**WHAT THIS TASK INVOLVES:** Your task is to copy each line of the records that includes the string "none".

═════ EXERCISE MATERIALS

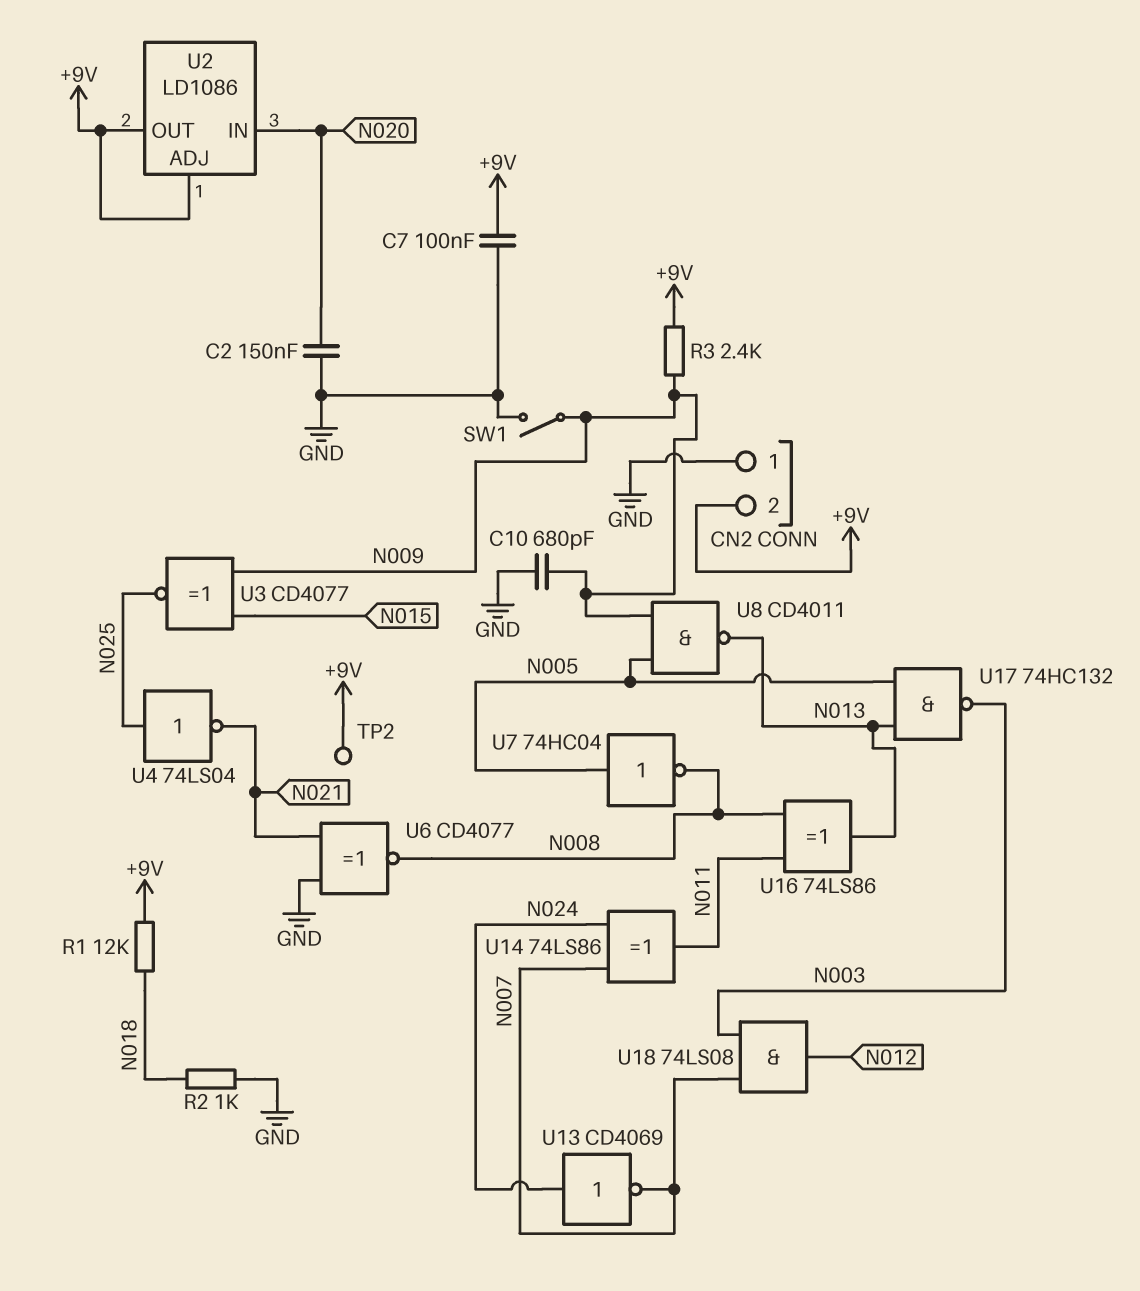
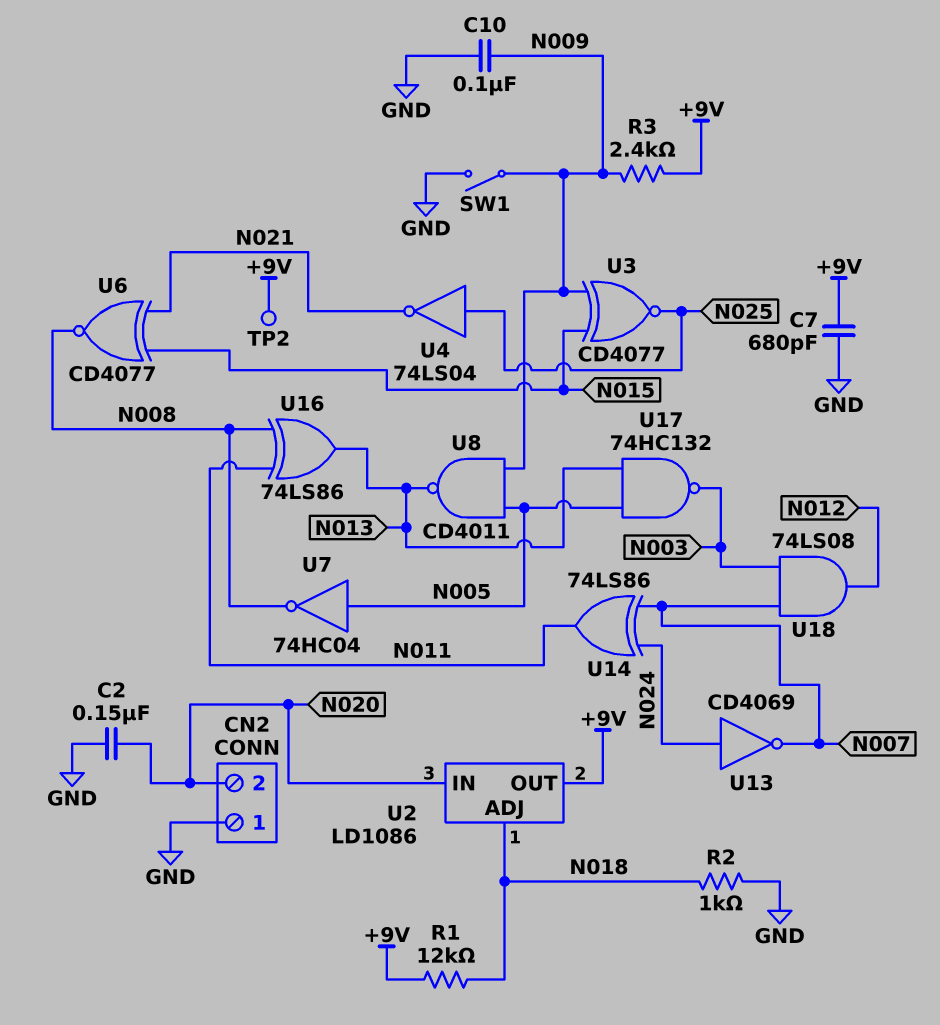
C7: 100nF (+9V, GND) -> 680pF (+9V, GND)
C10: 680pF (GND, N009) -> 100nF (GND, N009)
CN2 pin 2: +9V -> N020
U2 pin ADJ: +9V -> N018
U6: XNOR CD4077 (in GND, in N021, out N008) -> XNOR CD4077 (in N015, in N021, out N008)

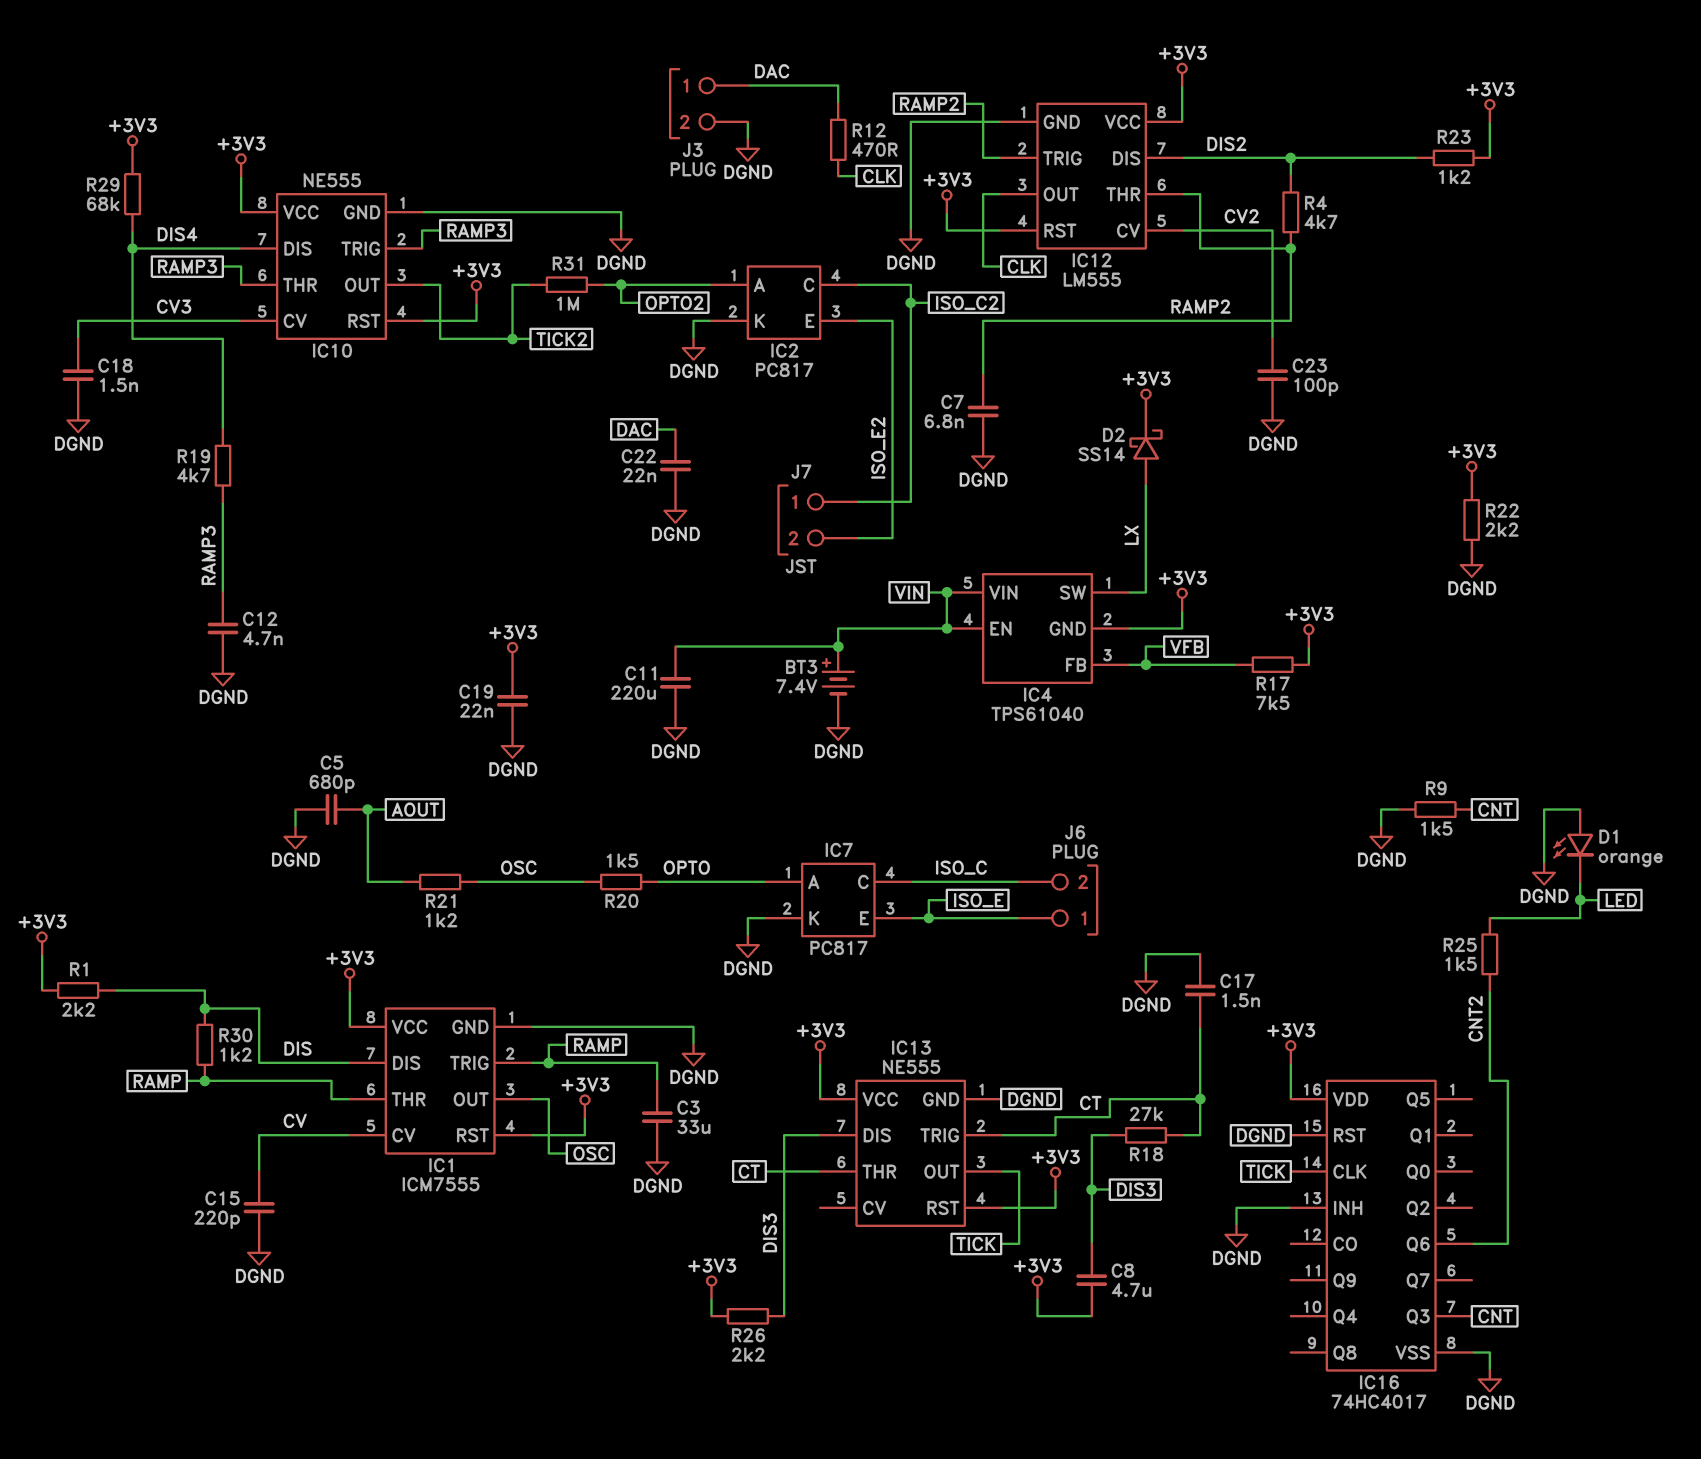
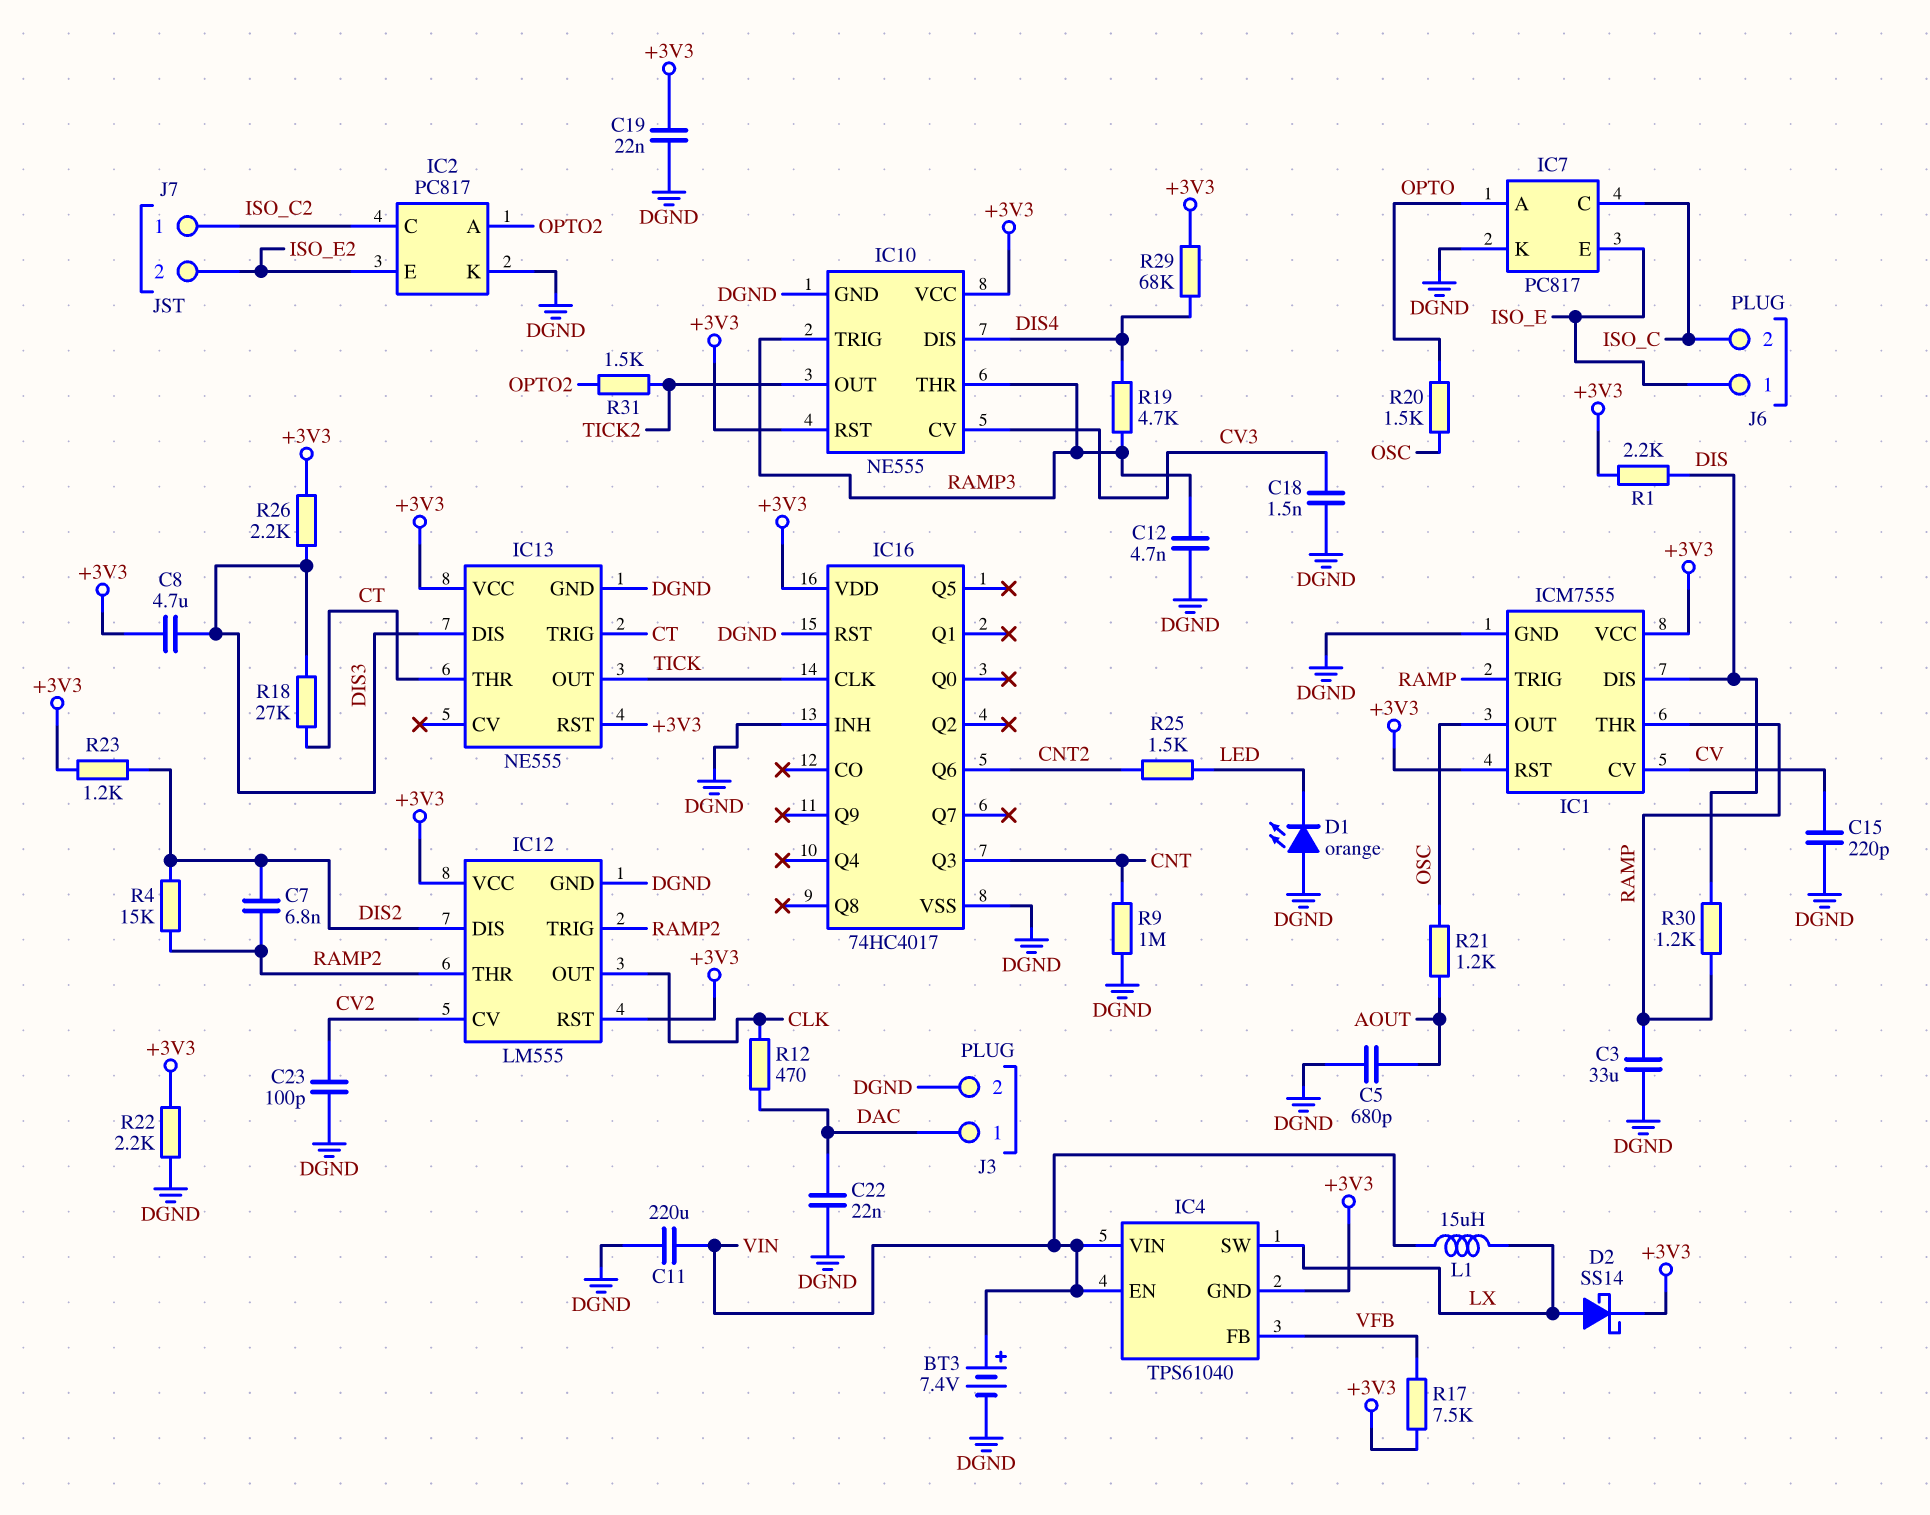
C7: 6.8nF (DGND, RAMP2) -> 6.8nF (DIS2, RAMP2)
C17: 1.5nF (CT, DGND) -> none
L1: none -> 15uH (LX, VIN)
R4: 4.7k (DIS2, RAMP2) -> 15k (DIS2, RAMP2)
R9: 1.5k (CNT, DGND) -> 1M (CNT, DGND)
R31: 1M (OPTO2, TICK2) -> 1.5k (OPTO2, TICK2)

══════════

**RESULT:**
C17: 1.5nF (CT, DGND) -> none
L1: none -> 15uH (LX, VIN)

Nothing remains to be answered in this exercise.